Data for review: Begin

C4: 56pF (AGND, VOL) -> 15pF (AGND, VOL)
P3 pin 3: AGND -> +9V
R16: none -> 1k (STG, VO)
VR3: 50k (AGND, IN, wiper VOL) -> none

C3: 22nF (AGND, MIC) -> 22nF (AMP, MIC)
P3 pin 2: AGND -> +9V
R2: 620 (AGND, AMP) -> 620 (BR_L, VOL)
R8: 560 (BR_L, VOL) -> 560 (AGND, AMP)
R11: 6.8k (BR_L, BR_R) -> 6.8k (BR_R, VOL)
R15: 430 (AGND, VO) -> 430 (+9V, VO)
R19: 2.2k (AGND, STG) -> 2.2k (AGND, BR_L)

Data for review: End

Work to complete:
Copy out every line of the material above that mentions the word "none".

Result below:
R16: none -> 1k (STG, VO)
VR3: 50k (AGND, IN, wiper VOL) -> none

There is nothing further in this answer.